▶ TASK INSTRUCTIONS
Pictures aside, reproduce exactly and only the lines below, starting at the one containing "brown hexagon: (131, 51) -> (146, 42), moved" and ending at the last line.

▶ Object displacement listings
>>
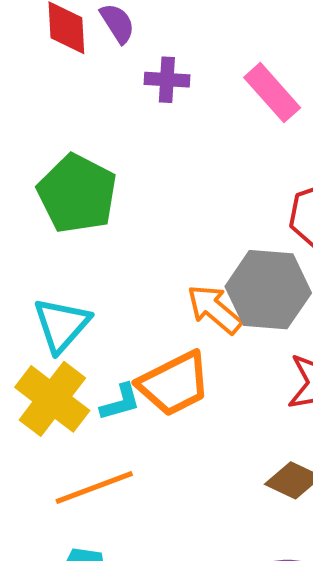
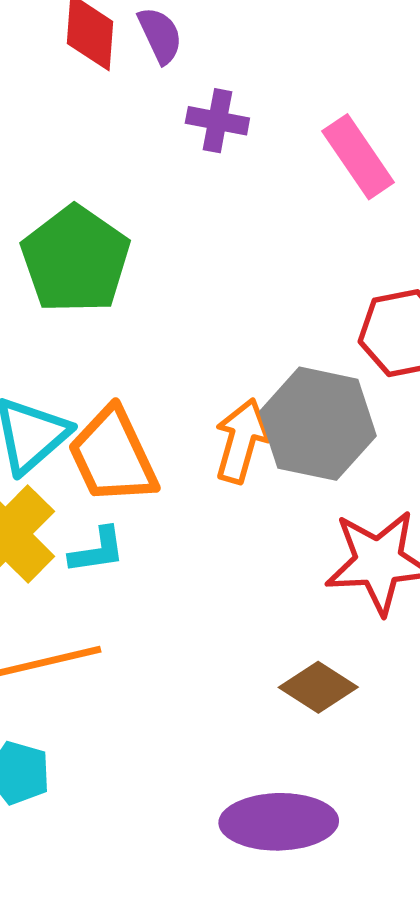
orange arrow: (214, 309) -> (241, 441), turned 58
orange trapezoid: (174, 384) -> (113, 456), moved, turned 84

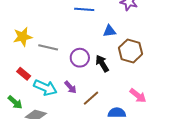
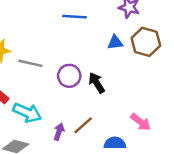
blue triangle: (109, 31) -> (115, 42), moved
brown hexagon: (131, 51) -> (146, 42), moved
purple arrow: (70, 87) -> (59, 132), moved, turned -120

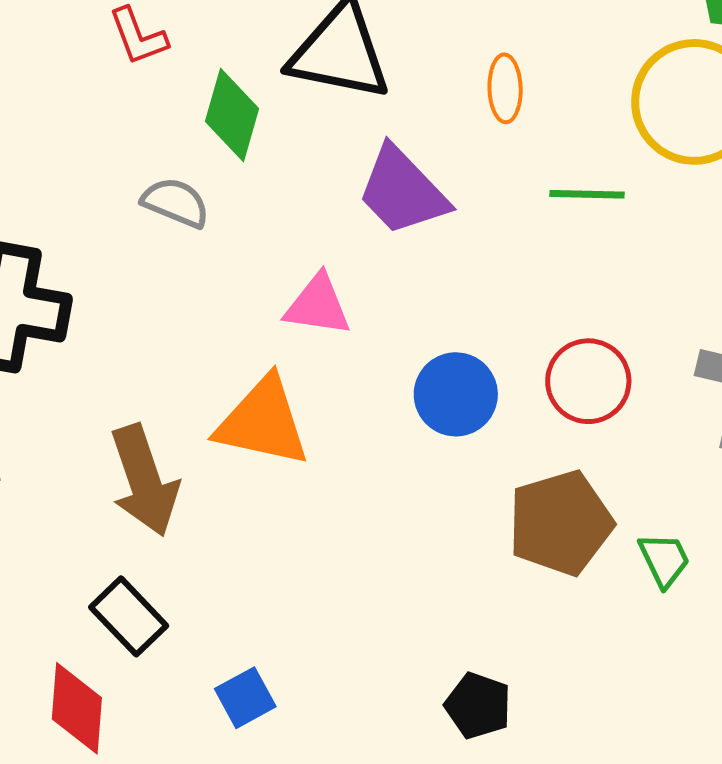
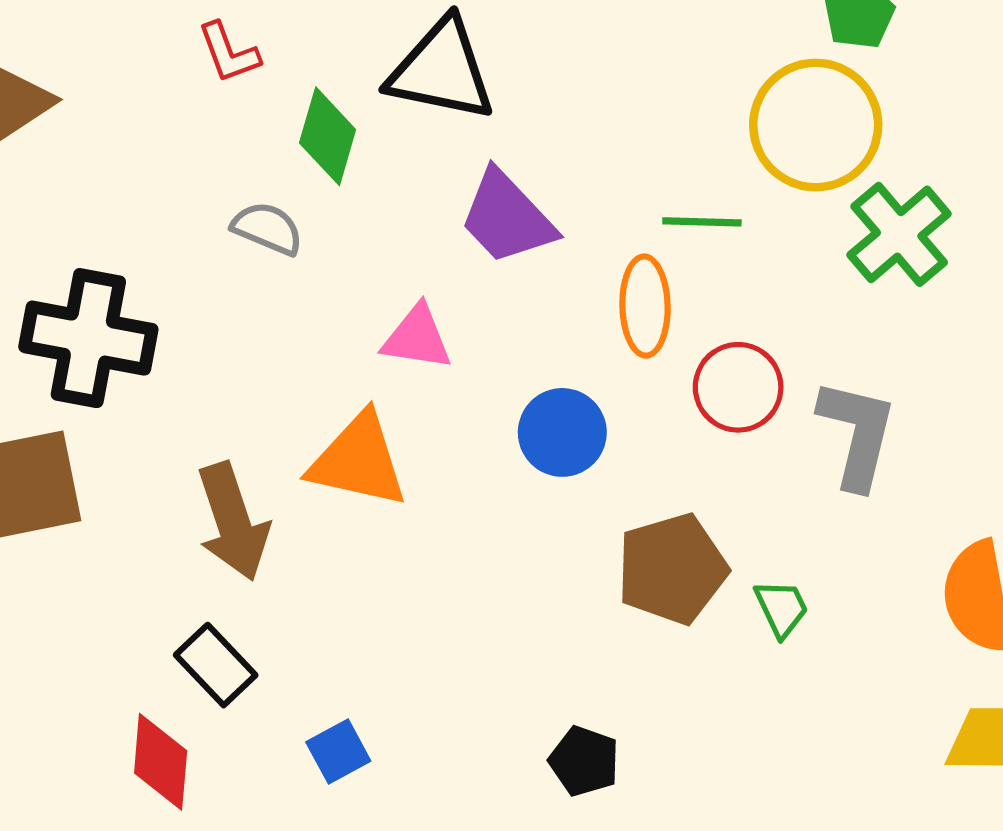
orange ellipse: (505, 88) -> (645, 306), moved, size x1.4
red circle: (588, 381) -> (738, 387), moved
<<
▶ RESPONSE
brown hexagon: (131, 51) -> (146, 42), moved
purple arrow: (70, 87) -> (59, 132), moved, turned -120

orange ellipse: (505, 88) -> (645, 306), moved, size x1.4
red circle: (588, 381) -> (738, 387), moved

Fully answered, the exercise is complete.